Copy each line below in which the string "moved" appears.
══ INFORMATION PROVIDED
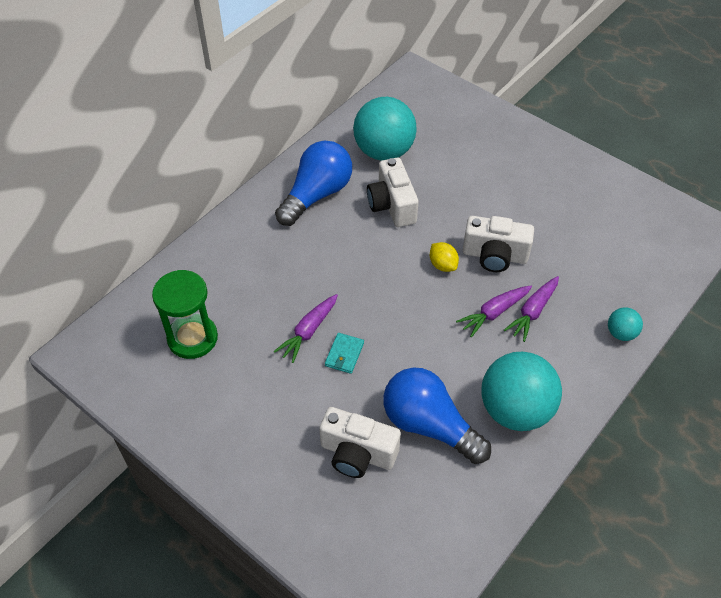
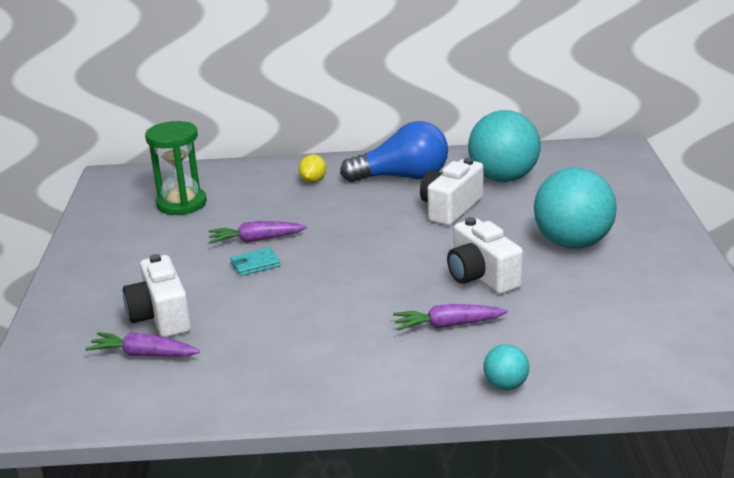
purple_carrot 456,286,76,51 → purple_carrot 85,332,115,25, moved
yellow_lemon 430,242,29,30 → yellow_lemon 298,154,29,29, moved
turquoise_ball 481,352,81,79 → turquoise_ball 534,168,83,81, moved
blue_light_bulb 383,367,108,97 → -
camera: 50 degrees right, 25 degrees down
════
YOUR RESPONSE:
purple_carrot 456,286,76,51 → purple_carrot 85,332,115,25, moved
yellow_lemon 430,242,29,30 → yellow_lemon 298,154,29,29, moved
turquoise_ball 481,352,81,79 → turquoise_ball 534,168,83,81, moved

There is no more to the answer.